[Source data]
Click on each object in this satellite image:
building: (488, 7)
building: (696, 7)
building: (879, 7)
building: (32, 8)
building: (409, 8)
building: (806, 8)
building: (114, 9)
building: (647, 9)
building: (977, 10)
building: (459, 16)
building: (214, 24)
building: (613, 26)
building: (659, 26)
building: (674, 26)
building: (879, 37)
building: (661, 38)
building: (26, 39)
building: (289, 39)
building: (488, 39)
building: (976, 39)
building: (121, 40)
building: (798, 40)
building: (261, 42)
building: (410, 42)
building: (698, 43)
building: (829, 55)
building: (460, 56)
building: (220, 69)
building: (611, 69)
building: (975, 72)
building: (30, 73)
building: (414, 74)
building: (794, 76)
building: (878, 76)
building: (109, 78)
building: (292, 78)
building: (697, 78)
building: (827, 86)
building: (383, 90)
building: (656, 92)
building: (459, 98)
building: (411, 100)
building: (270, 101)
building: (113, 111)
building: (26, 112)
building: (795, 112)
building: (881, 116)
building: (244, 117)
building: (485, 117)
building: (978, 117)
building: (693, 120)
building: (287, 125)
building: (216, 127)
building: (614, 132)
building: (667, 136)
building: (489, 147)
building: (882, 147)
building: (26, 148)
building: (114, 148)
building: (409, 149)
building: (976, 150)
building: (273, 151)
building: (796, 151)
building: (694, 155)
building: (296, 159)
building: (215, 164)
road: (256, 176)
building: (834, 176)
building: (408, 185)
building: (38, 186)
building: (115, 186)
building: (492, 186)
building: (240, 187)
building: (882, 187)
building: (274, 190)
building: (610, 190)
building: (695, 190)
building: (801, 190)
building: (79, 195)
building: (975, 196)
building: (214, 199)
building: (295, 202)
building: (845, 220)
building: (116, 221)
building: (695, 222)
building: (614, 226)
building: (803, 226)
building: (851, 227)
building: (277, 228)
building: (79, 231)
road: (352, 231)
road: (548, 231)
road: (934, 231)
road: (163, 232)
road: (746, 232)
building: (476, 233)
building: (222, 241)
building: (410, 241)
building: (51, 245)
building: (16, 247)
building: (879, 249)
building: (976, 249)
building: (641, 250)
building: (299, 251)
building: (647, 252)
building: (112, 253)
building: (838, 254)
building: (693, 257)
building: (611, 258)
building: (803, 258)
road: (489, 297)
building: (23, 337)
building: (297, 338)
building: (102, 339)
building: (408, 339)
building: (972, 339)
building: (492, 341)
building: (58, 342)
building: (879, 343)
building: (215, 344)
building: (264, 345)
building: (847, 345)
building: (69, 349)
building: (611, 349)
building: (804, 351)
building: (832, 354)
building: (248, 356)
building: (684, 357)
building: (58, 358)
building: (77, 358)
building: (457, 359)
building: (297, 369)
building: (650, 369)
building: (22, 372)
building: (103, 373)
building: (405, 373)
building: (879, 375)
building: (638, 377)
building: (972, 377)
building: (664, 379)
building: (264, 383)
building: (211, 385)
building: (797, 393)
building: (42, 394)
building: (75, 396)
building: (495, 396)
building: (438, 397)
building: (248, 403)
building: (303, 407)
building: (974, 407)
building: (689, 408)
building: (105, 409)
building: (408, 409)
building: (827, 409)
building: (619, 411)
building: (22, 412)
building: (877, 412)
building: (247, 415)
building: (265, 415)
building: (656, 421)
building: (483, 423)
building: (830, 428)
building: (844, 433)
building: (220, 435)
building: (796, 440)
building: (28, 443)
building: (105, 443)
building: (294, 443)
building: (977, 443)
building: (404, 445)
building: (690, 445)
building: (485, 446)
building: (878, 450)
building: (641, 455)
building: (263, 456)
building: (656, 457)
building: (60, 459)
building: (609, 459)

---

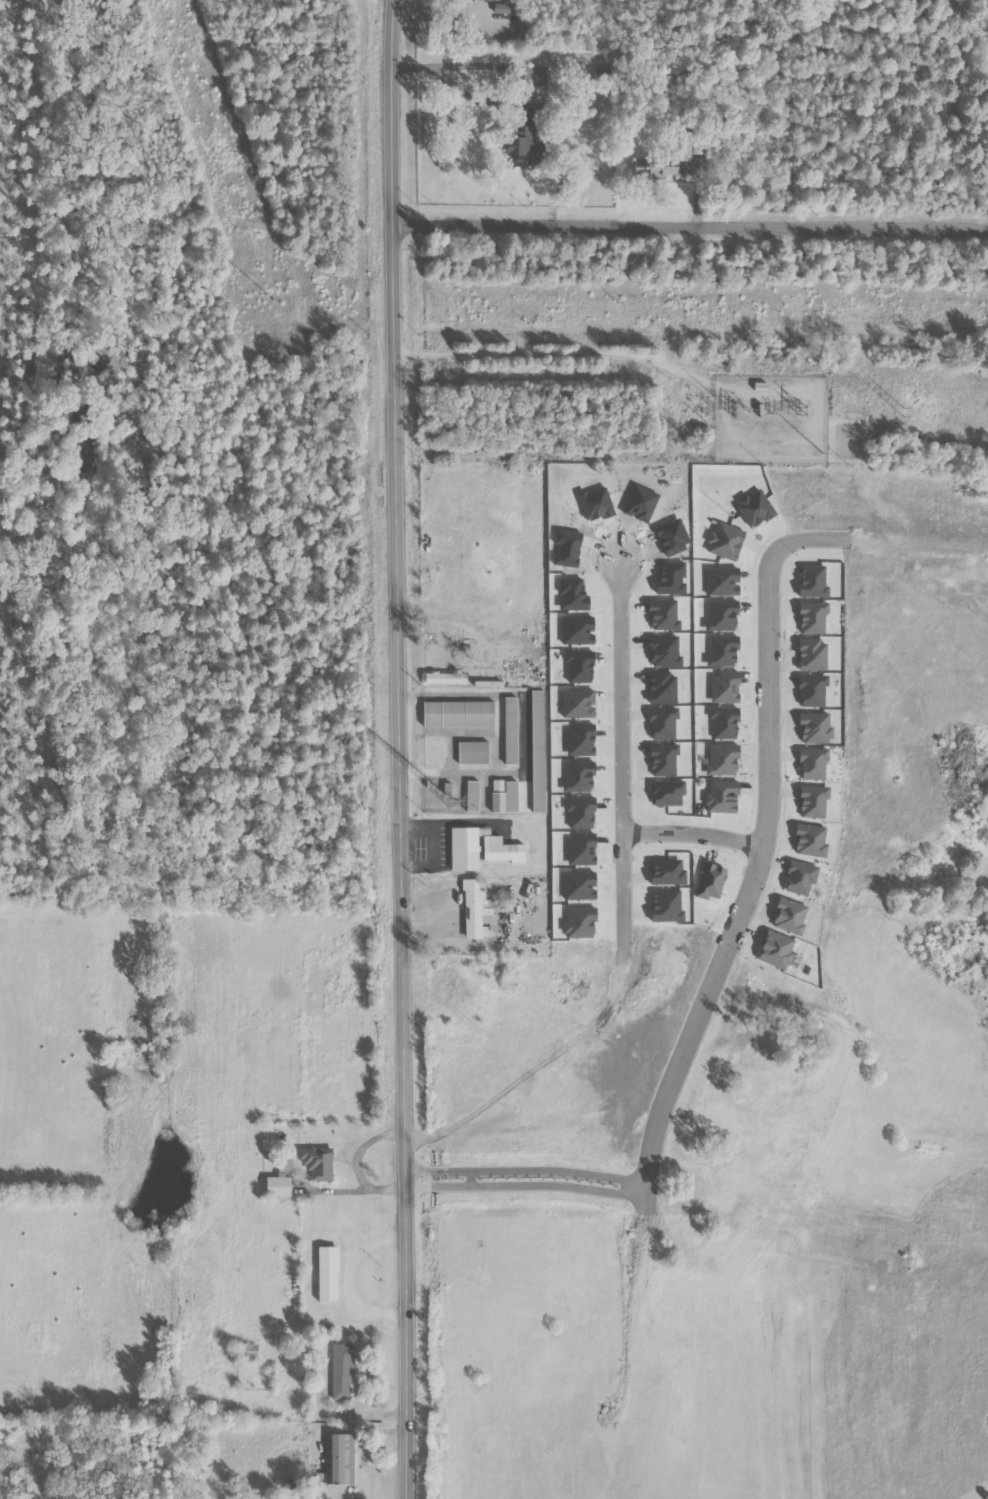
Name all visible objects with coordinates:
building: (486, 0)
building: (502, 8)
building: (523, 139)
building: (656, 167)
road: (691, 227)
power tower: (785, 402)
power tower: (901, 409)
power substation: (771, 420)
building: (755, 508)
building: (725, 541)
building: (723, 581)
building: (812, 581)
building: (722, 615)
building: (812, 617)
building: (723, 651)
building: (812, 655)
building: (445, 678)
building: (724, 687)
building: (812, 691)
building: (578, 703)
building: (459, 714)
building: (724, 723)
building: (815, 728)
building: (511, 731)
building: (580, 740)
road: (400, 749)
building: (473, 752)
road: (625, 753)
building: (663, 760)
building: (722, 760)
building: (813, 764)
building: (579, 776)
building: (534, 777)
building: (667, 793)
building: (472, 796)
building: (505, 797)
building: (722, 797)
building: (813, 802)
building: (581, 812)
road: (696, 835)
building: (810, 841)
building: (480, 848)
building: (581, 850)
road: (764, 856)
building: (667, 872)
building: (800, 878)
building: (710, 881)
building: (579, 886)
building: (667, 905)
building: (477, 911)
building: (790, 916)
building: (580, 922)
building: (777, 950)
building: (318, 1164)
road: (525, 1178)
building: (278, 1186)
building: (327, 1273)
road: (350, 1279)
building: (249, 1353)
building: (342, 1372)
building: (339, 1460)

▶ _Task to carry out_: Whenever the string "power" turns up in a line of the data, copy that line.

▶ _Response below_:
power tower: (785, 402)
power tower: (901, 409)
power substation: (771, 420)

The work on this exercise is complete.